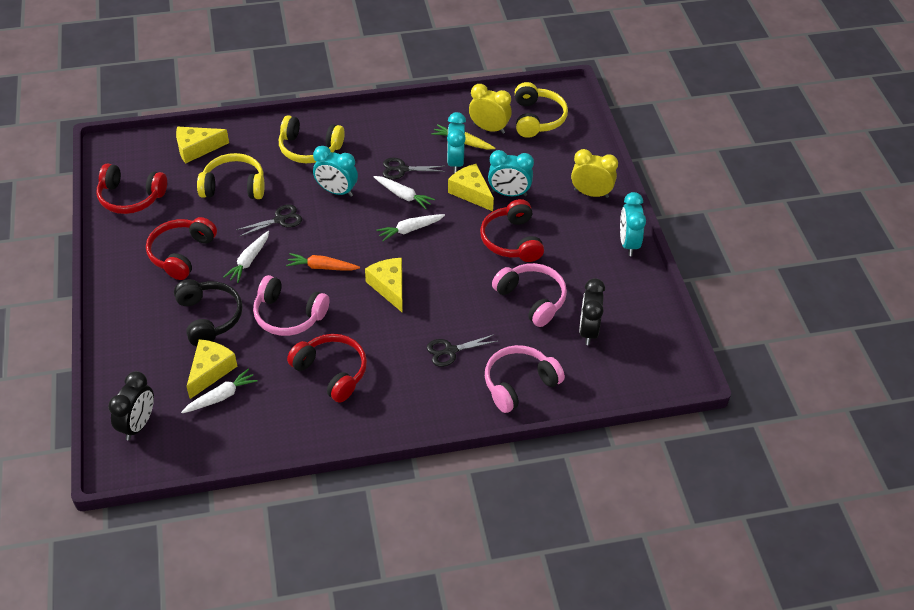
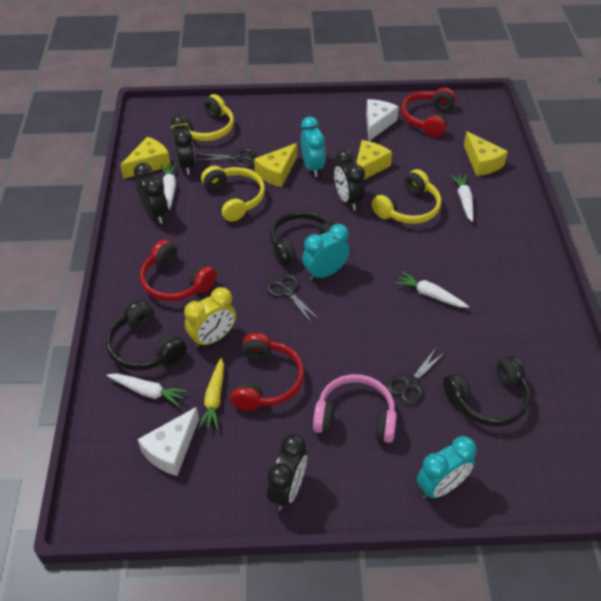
black clock: 2 -> 4
black headphones: 1 -> 3
orange carrot: 1 -> 0
pink headphones: 3 -> 1
red headphones: 4 -> 3
turquoise clock: 4 -> 3
white cheese: 0 -> 2
yellow clock: 2 -> 1

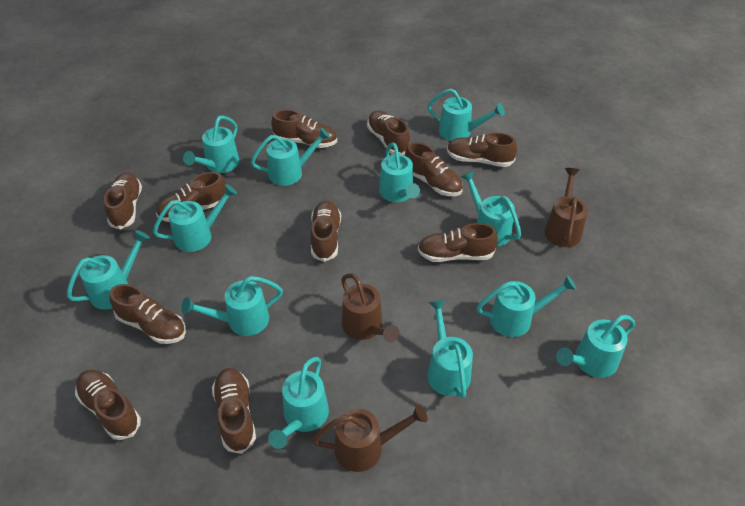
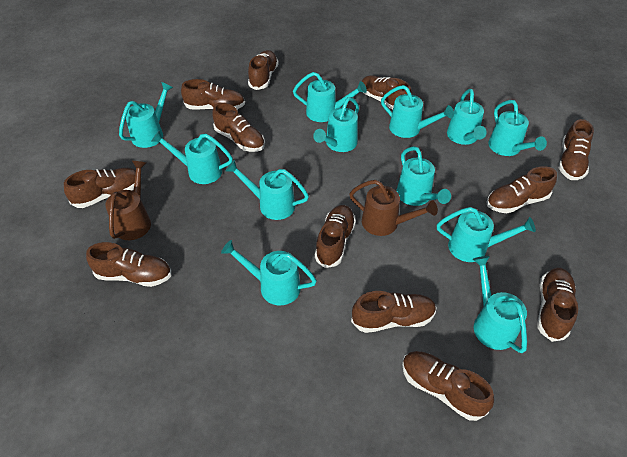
brown shoe: 11 -> 12
brown watering can: 3 -> 2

-- Work item --
Retype, word for word, the line containing "black headphones: 1 -> 3" and each line after it through the end of the data, leaving any picture out.

-- Your solution --
black headphones: 1 -> 3
orange carrot: 1 -> 0
pink headphones: 3 -> 1
red headphones: 4 -> 3
turquoise clock: 4 -> 3
white cheese: 0 -> 2
yellow clock: 2 -> 1

brown shoe: 11 -> 12
brown watering can: 3 -> 2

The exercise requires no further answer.